**Requirement**
Here is the task for the records below: repeat exactly the lines from the one with "left) | x0.43 |" to the one with "60 degrees clockwise |", both included, and nothing else.

**Provided material**
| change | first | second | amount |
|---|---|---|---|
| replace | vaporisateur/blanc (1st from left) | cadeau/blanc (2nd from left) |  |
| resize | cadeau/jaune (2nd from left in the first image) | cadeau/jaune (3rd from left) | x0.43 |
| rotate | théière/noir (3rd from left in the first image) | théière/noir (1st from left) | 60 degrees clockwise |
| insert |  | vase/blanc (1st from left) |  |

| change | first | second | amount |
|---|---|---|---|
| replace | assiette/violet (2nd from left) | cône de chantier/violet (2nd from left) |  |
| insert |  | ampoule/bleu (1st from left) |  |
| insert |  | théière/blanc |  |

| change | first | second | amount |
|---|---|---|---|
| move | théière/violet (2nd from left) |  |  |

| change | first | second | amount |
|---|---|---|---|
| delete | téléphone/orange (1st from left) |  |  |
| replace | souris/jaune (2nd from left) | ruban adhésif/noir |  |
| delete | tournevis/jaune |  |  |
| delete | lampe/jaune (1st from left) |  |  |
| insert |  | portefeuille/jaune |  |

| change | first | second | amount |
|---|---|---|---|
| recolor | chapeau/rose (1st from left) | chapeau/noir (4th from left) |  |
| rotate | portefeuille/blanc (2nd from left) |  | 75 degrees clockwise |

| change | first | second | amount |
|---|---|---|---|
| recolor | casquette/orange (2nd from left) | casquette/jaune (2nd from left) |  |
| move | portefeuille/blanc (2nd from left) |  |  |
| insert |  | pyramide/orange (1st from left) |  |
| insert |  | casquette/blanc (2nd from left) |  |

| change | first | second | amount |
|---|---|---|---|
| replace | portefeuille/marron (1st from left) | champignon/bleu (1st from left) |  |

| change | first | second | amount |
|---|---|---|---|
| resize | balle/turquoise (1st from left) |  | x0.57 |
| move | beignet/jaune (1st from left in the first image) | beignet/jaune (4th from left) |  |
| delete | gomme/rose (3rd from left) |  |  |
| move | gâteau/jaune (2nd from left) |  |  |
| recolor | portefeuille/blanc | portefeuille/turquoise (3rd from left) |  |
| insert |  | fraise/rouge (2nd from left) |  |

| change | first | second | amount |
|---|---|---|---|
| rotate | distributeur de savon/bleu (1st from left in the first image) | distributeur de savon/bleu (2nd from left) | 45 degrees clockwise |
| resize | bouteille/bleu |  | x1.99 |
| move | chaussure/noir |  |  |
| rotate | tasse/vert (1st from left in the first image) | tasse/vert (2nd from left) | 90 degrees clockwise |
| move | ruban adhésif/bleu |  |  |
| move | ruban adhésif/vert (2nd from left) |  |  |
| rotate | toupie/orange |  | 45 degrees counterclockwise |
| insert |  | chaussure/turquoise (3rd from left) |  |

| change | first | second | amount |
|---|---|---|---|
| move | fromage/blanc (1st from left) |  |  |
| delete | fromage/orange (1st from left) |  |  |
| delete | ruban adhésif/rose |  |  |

**Reply to the exercise**
| resize | cadeau/jaune (2nd from left in the first image) | cadeau/jaune (3rd from left) | x0.43 |
| rotate | théière/noir (3rd from left in the first image) | théière/noir (1st from left) | 60 degrees clockwise |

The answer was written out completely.